> _EXERCISE MATERIAL_:
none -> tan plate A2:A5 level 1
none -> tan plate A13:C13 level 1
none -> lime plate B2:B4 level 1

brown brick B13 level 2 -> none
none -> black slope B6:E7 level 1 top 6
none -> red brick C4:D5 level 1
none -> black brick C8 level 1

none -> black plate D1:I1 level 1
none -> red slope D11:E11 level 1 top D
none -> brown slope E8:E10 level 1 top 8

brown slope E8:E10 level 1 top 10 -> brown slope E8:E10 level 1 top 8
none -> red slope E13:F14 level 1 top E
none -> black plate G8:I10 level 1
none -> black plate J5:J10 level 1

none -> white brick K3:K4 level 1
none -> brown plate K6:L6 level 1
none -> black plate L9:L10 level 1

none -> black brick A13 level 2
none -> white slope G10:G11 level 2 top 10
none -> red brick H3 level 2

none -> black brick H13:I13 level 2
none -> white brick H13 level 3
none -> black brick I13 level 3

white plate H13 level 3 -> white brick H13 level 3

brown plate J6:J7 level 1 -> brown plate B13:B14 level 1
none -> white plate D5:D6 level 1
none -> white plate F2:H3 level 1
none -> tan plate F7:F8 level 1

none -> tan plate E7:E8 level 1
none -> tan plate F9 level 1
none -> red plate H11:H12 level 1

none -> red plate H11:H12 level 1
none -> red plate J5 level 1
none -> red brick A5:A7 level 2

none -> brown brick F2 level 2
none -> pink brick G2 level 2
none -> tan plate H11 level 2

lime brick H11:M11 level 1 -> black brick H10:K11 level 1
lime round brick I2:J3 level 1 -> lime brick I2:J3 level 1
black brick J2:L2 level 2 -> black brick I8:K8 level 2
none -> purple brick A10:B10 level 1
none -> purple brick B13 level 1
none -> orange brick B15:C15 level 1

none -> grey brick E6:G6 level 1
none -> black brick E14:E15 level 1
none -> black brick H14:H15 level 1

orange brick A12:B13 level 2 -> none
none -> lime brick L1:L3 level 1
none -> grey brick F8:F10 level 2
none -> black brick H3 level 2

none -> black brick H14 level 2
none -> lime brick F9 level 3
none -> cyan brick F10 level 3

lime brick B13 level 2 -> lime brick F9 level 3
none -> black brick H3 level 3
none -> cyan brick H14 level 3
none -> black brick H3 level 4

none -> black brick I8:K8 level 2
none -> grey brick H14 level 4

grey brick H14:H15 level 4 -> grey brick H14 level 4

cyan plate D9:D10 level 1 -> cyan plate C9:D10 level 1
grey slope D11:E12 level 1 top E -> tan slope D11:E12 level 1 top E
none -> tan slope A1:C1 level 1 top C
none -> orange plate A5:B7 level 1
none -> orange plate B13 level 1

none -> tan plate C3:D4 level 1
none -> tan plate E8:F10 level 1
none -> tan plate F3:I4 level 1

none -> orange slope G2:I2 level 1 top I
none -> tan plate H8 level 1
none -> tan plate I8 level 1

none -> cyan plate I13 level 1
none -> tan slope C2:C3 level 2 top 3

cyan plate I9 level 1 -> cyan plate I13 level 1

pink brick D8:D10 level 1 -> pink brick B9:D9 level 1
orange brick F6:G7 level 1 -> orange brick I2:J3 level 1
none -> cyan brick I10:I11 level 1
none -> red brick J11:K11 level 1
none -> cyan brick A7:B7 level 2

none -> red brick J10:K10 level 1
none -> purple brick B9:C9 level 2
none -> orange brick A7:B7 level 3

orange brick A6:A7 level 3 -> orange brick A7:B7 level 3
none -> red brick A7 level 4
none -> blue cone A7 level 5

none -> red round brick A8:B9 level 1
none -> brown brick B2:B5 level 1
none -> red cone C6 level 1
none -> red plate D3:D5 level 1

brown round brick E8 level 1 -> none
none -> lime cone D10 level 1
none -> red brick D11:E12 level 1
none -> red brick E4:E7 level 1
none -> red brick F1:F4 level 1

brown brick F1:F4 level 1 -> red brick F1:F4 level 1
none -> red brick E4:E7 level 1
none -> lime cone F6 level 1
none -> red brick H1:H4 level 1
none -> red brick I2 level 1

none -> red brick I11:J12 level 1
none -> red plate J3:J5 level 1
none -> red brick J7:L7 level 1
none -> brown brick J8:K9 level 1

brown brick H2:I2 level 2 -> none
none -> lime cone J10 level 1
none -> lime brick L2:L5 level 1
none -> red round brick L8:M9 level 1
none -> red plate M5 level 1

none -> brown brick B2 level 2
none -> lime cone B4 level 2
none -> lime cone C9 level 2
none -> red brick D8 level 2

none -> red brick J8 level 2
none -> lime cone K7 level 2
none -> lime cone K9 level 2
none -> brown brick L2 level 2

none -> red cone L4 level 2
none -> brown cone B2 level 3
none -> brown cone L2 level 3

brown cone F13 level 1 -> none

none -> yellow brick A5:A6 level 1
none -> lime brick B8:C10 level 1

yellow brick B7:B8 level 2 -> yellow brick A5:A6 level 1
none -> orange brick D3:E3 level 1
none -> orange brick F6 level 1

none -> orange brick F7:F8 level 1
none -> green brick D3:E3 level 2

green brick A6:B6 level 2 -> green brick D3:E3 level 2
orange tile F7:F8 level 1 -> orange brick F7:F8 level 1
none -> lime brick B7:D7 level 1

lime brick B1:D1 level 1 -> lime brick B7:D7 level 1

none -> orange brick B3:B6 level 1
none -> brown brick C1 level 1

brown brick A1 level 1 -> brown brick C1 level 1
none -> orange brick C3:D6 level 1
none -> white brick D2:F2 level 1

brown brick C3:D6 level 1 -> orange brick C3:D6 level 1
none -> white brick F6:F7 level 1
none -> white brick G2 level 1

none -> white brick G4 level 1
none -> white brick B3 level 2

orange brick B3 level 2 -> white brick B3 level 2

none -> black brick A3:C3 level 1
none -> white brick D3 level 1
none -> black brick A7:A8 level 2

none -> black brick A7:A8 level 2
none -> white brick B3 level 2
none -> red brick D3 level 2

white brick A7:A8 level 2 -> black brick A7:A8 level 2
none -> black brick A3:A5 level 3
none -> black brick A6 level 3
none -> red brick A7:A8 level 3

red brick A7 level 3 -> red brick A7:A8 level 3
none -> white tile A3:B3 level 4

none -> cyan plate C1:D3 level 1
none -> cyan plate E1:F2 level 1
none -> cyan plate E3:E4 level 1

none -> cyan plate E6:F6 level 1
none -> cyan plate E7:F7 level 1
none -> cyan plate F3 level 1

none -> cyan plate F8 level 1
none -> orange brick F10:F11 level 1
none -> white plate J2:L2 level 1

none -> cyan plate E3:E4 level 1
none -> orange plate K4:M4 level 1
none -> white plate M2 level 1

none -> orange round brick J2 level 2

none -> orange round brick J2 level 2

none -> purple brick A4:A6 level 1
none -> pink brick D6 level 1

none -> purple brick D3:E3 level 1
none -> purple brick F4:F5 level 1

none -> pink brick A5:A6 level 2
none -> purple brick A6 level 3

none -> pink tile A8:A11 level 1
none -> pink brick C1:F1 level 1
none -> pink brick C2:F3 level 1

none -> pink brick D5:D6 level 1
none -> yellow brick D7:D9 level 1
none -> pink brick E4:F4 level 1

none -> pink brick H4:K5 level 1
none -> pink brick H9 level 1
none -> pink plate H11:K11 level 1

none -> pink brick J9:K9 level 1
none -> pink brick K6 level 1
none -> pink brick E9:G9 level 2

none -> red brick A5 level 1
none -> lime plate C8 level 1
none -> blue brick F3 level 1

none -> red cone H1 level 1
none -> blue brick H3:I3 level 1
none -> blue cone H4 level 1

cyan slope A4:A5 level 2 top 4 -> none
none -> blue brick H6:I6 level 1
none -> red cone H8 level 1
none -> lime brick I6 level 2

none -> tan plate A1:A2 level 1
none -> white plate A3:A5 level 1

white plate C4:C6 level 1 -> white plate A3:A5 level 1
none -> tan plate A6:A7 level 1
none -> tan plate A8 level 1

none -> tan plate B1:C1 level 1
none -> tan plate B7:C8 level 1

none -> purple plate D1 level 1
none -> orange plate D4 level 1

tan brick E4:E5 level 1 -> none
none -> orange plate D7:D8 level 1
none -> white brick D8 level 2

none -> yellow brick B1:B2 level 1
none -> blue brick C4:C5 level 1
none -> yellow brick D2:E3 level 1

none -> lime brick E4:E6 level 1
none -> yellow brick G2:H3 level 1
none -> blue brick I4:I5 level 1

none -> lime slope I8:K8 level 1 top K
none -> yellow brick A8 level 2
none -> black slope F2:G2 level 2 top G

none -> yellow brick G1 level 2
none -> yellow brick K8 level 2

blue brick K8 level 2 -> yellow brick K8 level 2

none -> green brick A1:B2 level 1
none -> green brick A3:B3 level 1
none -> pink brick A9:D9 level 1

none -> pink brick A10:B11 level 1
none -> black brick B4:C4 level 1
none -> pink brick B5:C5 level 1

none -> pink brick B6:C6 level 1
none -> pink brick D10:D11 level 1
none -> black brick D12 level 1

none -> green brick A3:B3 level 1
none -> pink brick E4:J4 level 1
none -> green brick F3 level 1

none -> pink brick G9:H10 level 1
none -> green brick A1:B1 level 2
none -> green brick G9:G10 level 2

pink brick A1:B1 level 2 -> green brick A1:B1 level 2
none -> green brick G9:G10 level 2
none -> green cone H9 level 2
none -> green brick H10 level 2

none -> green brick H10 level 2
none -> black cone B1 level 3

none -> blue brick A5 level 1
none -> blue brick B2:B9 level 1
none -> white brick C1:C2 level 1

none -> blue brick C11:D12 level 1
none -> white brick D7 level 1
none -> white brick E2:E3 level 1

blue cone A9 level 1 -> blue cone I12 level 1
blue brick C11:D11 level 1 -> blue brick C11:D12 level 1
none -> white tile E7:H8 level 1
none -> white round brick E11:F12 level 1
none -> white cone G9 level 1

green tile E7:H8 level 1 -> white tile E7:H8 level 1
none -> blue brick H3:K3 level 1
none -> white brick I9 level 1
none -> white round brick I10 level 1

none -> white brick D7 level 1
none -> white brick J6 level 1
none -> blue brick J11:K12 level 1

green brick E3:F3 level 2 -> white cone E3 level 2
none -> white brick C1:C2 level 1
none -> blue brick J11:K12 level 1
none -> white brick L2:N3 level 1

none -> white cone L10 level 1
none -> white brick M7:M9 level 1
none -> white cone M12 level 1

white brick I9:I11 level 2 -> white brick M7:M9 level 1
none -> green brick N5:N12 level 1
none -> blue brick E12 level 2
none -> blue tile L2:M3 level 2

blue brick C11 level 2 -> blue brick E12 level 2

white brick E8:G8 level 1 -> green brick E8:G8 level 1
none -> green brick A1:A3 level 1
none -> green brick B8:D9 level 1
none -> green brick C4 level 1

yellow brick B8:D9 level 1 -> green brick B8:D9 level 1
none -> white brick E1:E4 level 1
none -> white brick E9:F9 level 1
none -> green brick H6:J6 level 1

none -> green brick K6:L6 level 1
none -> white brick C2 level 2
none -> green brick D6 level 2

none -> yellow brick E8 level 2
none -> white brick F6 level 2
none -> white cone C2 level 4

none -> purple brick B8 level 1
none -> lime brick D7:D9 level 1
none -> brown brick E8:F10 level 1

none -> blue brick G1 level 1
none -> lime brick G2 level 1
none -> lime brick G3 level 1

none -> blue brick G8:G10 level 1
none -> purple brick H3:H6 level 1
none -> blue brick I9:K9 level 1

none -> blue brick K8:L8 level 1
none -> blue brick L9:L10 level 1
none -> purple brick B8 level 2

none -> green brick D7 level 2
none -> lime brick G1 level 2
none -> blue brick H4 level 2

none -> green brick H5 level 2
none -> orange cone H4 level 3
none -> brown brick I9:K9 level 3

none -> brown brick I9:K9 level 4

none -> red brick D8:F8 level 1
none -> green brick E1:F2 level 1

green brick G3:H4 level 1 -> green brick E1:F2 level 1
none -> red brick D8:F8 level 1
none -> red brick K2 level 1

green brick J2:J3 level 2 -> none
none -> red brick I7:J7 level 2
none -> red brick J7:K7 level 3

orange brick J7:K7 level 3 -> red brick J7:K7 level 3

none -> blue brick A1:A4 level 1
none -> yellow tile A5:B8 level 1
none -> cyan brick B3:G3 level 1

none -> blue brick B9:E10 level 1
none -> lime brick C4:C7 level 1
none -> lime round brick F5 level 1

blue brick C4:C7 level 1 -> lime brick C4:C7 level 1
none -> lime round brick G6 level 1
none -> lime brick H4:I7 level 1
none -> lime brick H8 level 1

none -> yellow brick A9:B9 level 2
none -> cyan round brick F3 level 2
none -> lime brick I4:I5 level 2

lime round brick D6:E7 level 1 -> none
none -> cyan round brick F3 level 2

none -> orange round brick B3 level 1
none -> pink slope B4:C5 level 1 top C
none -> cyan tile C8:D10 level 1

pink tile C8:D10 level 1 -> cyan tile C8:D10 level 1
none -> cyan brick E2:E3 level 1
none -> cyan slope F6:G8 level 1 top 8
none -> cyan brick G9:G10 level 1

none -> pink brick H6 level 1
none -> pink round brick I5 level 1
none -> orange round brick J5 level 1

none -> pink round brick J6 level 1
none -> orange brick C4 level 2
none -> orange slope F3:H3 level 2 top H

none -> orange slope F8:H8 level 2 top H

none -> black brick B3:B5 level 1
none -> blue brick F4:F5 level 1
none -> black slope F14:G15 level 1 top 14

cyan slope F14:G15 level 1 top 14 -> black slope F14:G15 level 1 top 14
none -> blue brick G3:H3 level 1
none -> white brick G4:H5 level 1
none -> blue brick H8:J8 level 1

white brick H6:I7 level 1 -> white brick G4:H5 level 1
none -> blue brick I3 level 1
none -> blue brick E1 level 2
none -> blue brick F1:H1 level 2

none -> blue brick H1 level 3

> _BRIEF_:
Scan the records above for the string "grey", then copy each line where it turns up.

> _PROBLEM SOLUTION_:
none -> grey brick E6:G6 level 1
none -> grey brick F8:F10 level 2
none -> grey brick H14 level 4
grey brick H14:H15 level 4 -> grey brick H14 level 4
grey slope D11:E12 level 1 top E -> tan slope D11:E12 level 1 top E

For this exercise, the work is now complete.